■ Required work ■
Once the line with "283 206 360>" is found in the entries below, repeat it and each following line exactly, up to and including the line with "372 301 453>". Add no other lines.

■ Available data ■

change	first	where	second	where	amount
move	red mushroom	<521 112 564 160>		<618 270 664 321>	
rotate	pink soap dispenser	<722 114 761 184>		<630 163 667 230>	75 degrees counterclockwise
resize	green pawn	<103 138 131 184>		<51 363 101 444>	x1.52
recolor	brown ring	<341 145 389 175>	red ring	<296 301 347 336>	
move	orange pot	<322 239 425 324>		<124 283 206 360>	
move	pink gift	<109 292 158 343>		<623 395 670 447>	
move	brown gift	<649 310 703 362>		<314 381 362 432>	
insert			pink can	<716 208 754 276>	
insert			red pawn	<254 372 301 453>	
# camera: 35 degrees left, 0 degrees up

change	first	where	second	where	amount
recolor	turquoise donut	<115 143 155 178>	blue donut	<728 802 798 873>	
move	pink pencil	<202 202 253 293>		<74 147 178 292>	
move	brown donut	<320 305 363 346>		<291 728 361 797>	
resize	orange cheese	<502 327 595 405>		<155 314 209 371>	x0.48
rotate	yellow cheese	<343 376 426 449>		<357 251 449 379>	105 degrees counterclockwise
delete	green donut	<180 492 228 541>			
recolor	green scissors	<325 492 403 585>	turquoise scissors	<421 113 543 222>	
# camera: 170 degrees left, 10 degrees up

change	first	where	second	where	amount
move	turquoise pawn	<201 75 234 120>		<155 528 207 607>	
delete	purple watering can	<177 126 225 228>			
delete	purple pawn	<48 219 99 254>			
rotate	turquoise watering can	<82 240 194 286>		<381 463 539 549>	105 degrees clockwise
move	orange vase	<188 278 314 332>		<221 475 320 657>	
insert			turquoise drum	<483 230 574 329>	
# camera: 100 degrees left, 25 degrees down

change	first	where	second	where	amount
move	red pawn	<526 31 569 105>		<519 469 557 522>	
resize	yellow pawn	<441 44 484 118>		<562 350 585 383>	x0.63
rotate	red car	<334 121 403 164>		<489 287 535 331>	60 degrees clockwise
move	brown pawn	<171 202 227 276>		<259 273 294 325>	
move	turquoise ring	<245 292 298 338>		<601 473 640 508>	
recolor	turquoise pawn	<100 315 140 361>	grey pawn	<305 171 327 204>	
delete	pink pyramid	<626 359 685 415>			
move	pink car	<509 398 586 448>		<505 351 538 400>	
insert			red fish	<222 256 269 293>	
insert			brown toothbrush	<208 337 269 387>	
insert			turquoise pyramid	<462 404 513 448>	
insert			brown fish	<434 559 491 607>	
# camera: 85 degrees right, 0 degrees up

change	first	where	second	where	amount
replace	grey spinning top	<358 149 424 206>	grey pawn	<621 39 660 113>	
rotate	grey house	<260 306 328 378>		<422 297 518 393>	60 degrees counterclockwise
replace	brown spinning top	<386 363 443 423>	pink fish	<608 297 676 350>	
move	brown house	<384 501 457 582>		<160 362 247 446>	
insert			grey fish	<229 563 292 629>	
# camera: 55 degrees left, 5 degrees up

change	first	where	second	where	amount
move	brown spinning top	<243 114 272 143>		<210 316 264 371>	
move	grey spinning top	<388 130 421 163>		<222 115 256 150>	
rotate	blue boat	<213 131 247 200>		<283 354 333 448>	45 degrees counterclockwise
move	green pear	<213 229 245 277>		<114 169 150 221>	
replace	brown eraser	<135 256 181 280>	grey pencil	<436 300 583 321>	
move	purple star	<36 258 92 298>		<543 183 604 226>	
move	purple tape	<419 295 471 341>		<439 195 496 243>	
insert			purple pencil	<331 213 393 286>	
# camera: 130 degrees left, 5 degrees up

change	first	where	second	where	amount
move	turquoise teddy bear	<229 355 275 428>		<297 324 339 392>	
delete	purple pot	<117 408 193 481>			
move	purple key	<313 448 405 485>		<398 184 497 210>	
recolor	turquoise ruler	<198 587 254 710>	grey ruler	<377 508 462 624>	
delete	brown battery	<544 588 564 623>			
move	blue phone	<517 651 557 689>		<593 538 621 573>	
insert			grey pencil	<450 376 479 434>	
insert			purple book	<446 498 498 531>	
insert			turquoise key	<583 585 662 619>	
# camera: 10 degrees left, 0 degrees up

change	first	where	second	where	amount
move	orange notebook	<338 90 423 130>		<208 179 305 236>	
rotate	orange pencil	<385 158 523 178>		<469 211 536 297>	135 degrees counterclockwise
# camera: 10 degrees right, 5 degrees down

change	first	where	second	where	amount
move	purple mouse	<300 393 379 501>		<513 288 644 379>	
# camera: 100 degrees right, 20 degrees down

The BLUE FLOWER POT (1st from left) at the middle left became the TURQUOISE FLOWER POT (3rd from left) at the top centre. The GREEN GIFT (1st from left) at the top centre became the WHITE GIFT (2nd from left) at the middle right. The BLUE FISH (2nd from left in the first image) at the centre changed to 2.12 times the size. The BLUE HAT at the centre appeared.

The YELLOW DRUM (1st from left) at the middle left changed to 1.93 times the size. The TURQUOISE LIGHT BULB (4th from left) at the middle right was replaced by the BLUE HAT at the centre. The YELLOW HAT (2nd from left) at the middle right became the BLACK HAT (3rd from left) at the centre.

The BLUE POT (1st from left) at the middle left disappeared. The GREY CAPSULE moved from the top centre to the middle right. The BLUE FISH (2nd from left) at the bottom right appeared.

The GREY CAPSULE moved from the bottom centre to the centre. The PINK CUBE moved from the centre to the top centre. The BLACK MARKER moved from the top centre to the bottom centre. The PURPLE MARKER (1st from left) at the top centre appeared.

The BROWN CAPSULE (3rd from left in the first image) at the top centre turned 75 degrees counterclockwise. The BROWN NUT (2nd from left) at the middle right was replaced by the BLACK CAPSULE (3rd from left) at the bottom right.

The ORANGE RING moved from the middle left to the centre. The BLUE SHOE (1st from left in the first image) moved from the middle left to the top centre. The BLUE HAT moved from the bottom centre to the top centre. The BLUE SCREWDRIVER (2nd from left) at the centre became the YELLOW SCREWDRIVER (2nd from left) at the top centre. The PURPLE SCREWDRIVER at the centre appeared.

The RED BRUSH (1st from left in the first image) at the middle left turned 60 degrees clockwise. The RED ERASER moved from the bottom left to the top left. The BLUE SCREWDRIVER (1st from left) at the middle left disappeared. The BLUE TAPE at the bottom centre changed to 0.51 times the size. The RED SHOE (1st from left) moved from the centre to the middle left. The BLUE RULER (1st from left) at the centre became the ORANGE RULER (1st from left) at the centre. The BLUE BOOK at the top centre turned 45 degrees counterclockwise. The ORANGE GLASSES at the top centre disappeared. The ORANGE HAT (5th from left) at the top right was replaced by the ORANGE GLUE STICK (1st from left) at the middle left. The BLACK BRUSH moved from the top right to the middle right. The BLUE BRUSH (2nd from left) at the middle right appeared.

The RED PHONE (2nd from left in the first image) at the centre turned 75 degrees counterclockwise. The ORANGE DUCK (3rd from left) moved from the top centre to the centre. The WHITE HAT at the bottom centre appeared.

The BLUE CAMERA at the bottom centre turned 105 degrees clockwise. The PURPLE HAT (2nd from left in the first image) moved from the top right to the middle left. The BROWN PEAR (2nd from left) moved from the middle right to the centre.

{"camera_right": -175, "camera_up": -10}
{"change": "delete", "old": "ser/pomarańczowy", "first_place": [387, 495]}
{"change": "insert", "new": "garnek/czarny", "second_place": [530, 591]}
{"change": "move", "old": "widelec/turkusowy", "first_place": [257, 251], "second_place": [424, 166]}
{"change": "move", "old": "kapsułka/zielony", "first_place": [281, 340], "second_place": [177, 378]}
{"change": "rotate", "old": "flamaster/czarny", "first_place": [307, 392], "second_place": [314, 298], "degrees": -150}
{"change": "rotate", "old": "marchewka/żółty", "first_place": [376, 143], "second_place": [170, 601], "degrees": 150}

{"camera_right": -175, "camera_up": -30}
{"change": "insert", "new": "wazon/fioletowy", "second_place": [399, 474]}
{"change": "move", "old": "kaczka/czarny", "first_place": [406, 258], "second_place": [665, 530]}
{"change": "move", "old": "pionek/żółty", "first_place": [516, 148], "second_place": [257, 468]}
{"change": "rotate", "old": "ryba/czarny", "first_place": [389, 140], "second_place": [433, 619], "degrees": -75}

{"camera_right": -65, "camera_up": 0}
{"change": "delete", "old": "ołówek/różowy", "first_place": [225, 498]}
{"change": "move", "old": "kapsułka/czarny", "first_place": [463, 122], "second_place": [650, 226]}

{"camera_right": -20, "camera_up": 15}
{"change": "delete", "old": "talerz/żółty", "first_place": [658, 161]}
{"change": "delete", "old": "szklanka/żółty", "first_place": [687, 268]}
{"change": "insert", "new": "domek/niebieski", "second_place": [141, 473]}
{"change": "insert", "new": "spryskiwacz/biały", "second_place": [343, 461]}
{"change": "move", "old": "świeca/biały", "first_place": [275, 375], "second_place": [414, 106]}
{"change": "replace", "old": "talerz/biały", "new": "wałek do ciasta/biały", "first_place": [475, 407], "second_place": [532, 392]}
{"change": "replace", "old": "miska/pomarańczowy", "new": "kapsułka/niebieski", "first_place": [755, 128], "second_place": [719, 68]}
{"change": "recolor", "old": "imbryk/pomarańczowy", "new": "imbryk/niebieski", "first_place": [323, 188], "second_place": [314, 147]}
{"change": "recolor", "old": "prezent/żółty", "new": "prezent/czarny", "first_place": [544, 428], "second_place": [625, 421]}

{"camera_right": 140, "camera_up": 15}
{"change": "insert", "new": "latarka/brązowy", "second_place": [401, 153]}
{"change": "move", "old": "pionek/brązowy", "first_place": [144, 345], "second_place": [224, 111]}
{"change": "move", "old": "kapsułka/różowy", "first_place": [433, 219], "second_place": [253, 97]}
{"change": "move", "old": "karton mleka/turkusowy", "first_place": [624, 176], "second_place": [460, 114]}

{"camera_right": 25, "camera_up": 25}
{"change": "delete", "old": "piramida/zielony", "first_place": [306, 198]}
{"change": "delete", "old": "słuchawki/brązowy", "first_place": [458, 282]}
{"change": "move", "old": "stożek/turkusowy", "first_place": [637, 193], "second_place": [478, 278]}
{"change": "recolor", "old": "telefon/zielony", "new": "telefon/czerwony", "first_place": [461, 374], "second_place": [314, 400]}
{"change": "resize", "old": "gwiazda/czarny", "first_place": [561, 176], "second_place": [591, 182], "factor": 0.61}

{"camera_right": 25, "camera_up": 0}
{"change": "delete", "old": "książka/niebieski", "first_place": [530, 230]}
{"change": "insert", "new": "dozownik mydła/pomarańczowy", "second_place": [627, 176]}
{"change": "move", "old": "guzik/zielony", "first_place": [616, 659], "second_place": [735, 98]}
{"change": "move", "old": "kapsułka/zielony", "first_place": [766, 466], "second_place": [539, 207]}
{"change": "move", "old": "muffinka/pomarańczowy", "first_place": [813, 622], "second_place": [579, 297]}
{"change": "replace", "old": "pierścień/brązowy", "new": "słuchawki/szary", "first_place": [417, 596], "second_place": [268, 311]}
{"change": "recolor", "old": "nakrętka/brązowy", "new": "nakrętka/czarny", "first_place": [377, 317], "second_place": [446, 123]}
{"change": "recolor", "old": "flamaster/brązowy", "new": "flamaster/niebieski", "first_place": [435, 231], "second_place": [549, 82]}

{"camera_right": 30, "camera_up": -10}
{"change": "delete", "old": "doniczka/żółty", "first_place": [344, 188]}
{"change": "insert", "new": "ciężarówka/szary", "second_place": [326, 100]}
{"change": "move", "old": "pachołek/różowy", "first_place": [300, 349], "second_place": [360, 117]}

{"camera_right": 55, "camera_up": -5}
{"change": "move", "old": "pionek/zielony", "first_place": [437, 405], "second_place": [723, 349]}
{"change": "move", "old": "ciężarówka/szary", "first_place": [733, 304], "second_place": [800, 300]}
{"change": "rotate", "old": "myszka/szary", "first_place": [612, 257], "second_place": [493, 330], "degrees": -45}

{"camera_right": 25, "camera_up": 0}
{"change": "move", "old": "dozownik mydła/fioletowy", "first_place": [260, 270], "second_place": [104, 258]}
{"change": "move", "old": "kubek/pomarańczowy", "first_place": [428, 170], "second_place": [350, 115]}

■ Solution for this task ■
move	orange pot	<322 239 425 324>		<124 283 206 360>	
move	pink gift	<109 292 158 343>		<623 395 670 447>	
move	brown gift	<649 310 703 362>		<314 381 362 432>	
insert			pink can	<716 208 754 276>	
insert			red pawn	<254 372 301 453>	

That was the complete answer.